_Exercise prompt_. The lines you return must be all those in the data that hold the string "ropegugon".

Object correspondence data

┌──

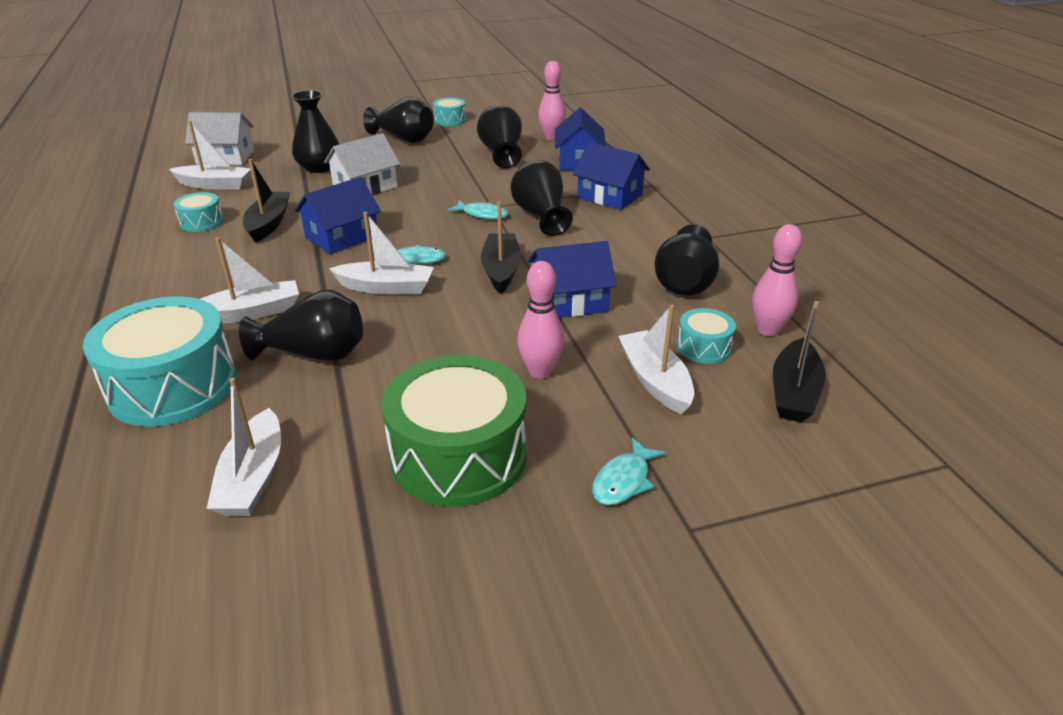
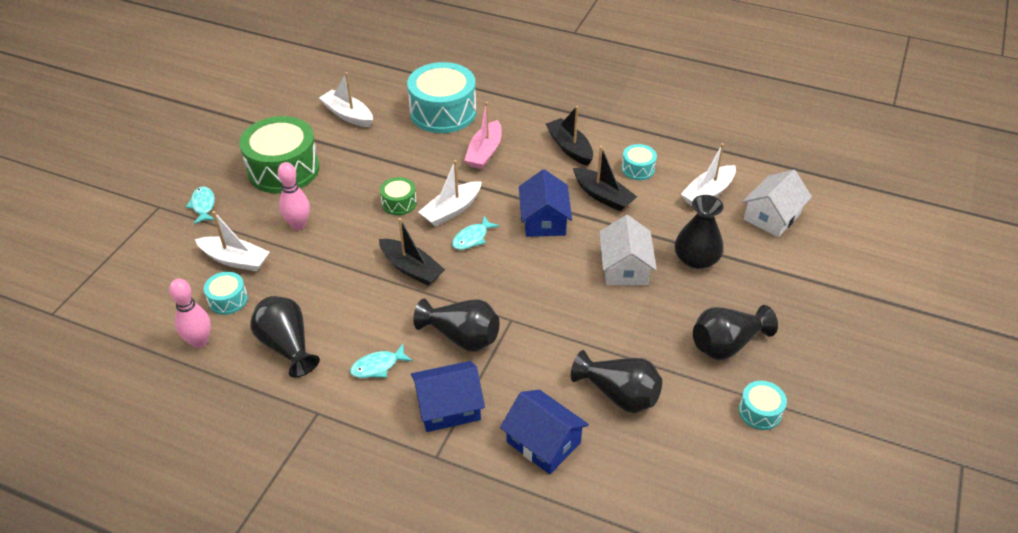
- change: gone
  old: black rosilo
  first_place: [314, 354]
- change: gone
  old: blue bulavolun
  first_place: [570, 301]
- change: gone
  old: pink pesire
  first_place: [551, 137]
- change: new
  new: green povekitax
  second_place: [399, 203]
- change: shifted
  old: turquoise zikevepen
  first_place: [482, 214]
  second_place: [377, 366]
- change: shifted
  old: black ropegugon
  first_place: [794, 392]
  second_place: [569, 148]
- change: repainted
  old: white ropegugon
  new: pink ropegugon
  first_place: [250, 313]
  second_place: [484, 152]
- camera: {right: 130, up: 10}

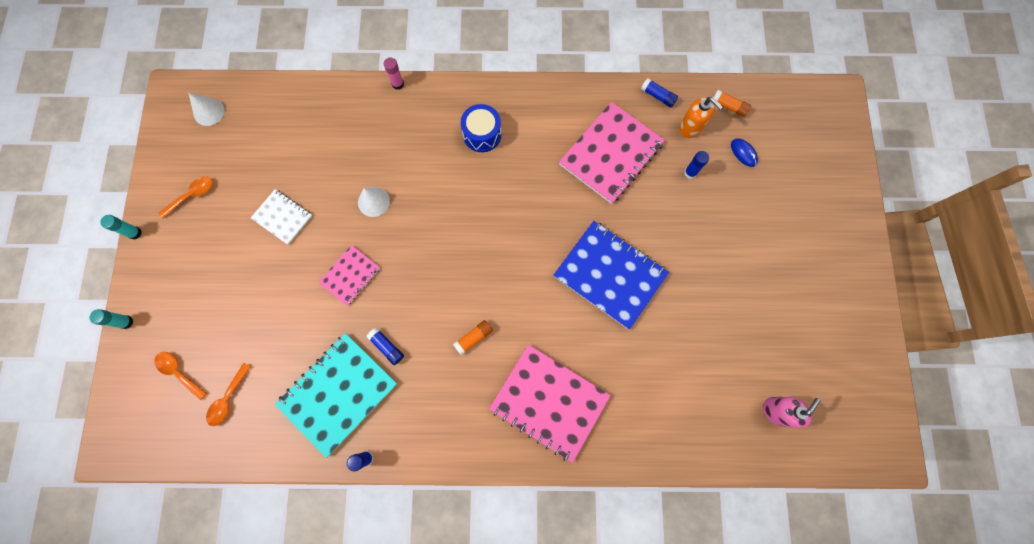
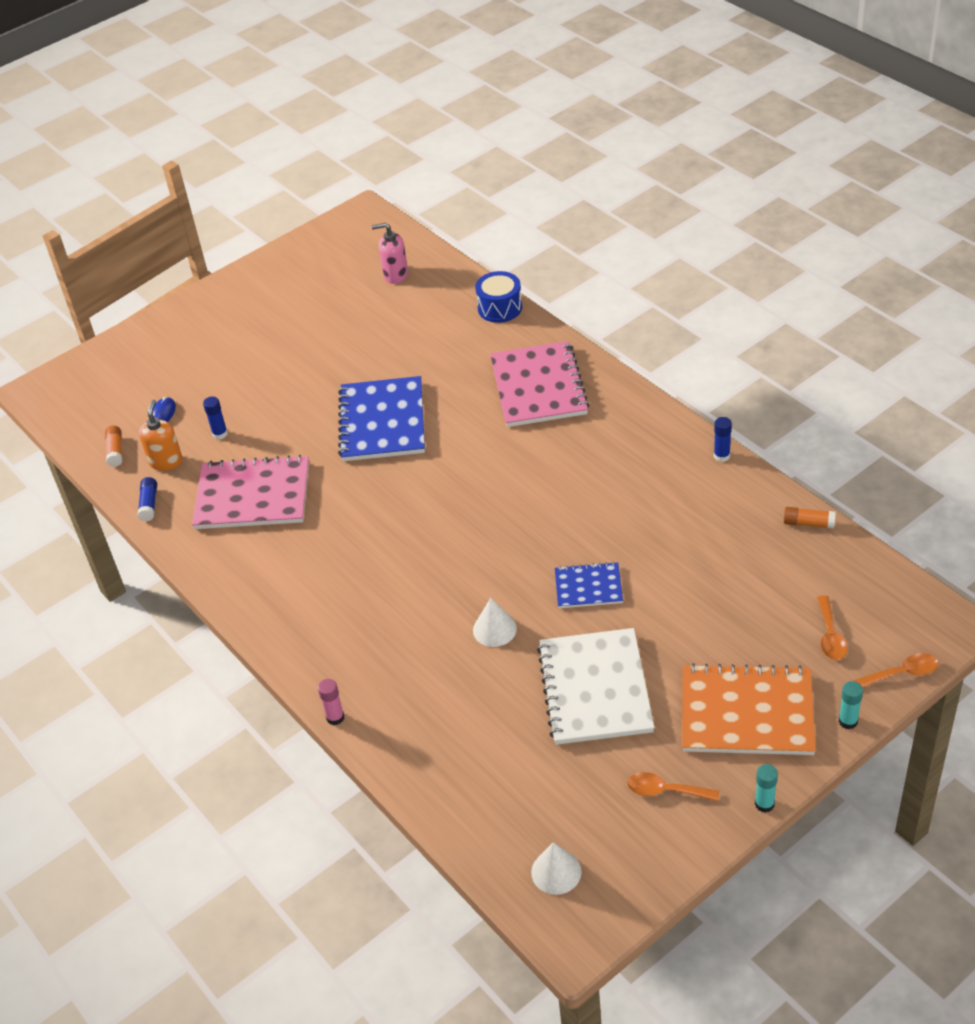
- change: gone
  old:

└──

_Response_.
  old: black ropegugon
  old: white ropegugon
  new: pink ropegugon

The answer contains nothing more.